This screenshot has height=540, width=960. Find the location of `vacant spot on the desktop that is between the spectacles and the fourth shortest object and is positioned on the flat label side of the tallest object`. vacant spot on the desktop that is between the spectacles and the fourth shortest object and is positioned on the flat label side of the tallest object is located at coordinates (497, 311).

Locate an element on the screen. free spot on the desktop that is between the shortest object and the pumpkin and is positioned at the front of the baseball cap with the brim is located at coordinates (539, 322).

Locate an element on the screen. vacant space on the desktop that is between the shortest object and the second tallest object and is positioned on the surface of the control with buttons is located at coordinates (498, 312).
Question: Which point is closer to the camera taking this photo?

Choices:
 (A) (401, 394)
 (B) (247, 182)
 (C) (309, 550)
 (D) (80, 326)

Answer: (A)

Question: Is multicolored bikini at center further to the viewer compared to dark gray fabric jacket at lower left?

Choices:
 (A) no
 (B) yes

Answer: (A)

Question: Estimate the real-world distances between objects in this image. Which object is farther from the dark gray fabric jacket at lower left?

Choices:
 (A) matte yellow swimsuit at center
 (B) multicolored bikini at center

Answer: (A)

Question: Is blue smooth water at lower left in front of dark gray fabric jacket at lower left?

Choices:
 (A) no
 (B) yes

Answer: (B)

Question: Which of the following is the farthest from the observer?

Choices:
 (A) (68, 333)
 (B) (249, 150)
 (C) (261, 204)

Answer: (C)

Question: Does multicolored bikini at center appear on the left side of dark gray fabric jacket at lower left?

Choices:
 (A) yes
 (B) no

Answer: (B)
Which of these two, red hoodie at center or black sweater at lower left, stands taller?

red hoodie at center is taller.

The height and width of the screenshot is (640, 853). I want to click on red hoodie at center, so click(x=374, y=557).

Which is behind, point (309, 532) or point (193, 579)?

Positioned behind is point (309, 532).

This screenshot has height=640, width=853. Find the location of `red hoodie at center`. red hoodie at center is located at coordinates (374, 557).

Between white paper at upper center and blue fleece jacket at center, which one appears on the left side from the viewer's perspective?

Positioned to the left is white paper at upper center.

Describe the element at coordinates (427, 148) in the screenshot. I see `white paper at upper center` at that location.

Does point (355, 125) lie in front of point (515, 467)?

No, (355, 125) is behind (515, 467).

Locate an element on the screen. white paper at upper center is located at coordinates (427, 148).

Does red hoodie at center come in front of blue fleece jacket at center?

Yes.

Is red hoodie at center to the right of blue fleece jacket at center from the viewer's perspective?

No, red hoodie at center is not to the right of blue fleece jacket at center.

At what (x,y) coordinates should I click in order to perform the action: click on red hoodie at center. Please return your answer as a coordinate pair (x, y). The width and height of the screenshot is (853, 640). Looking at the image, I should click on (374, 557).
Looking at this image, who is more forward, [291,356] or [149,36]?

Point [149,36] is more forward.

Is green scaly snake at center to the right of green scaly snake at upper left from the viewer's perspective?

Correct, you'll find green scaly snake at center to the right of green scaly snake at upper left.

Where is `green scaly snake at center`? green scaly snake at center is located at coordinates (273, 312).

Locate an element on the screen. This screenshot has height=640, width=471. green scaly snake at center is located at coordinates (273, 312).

_What the task requires_
Render the lines from the one with "Question: Is blue" through the one with "(C) (261, 204)" as a Markdown table with the columns Row and Line, numbering each row and skipping blank lines.

_Final answer_
| Row | Line |
|---|---|
| 1 | Question: Is blue smooth water at lower left in front of dark gray fabric jacket at lower left? |
| 2 | Choices: |
| 3 |  (A) no |
| 4 |  (B) yes |
| 5 | Answer: (B) |
| 6 | Question: Which of the following is the farthest from the observer? |
| 7 | Choices: |
| 8 |  (A) (68, 333) |
| 9 |  (B) (249, 150) |
| 10 |  (C) (261, 204) |